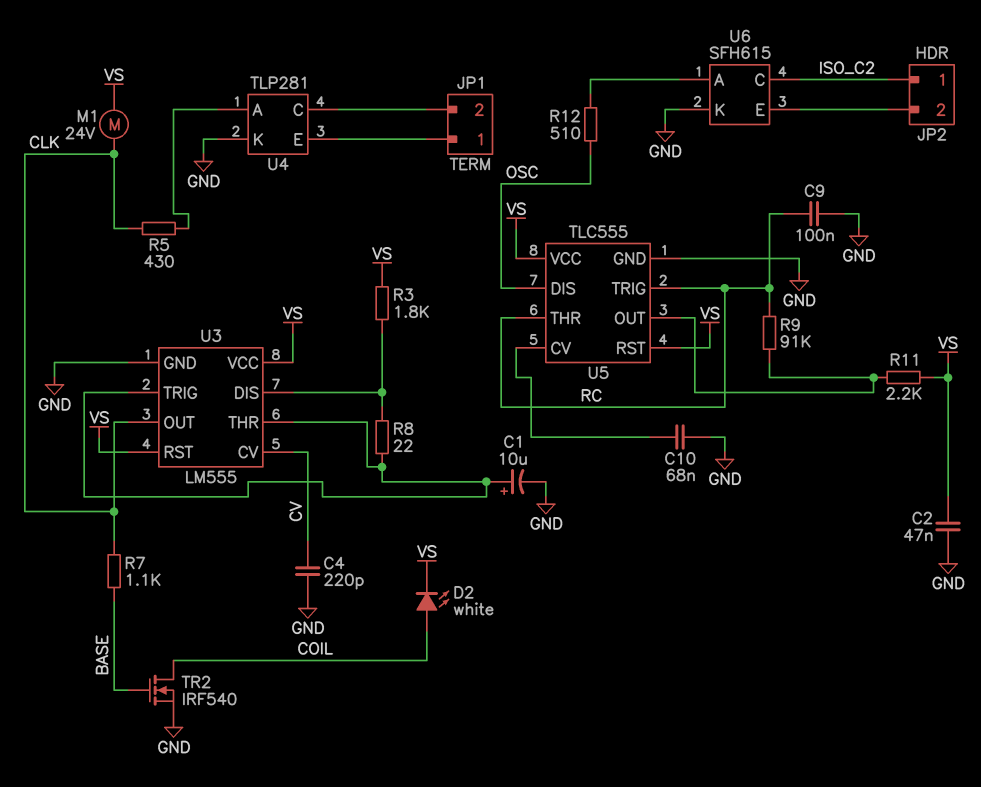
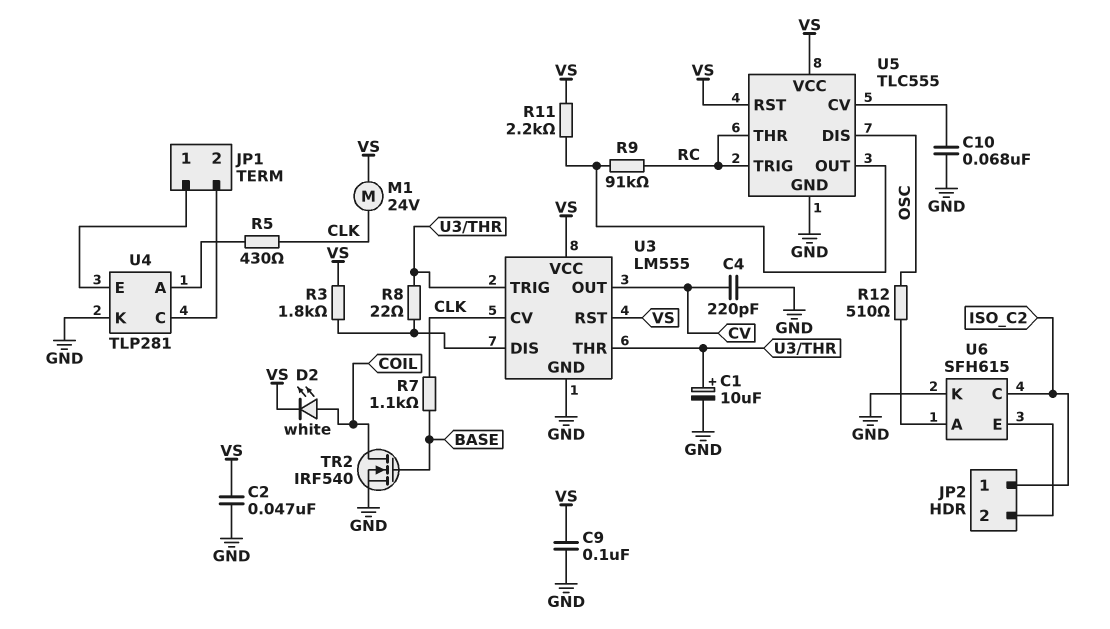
C9: 100nF (GND, RC) -> 100nF (GND, VS)
U3 pin CV: CV -> CLK
U3 pin OUT: CLK -> CV

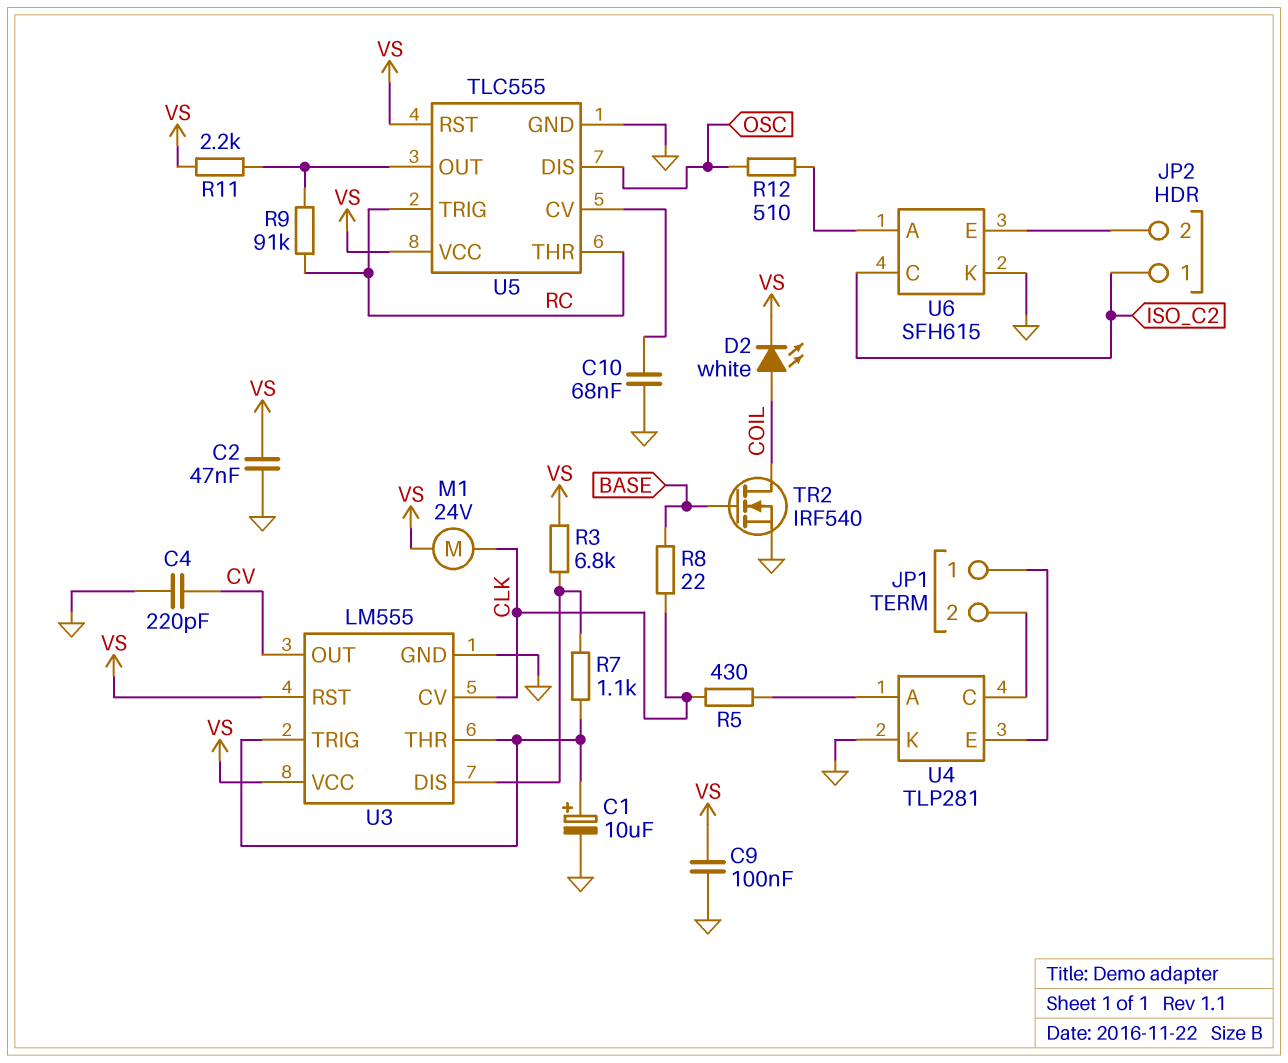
R3: 1.8k (U3/DIS, VS) -> 6.8k (U3/DIS, VS)
R7: 1.1k (BASE, CLK) -> 1.1k (U3/DIS, U3/THR)
R8: 22 (U3/DIS, U3/THR) -> 22 (BASE, CLK)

┄┄┄┄┄┄┄┄┄┄┄┄┄┄┄┄┄┄┄┄

**PROBLEM TO WORK ON**
The entries must be repeated exactly. Leave the images out.

**SOLUTION TO THIS PROBLEM**
C9: 100nF (GND, RC) -> 100nF (GND, VS)
U3 pin CV: CV -> CLK
U3 pin OUT: CLK -> CV

R3: 1.8k (U3/DIS, VS) -> 6.8k (U3/DIS, VS)
R7: 1.1k (BASE, CLK) -> 1.1k (U3/DIS, U3/THR)
R8: 22 (U3/DIS, U3/THR) -> 22 (BASE, CLK)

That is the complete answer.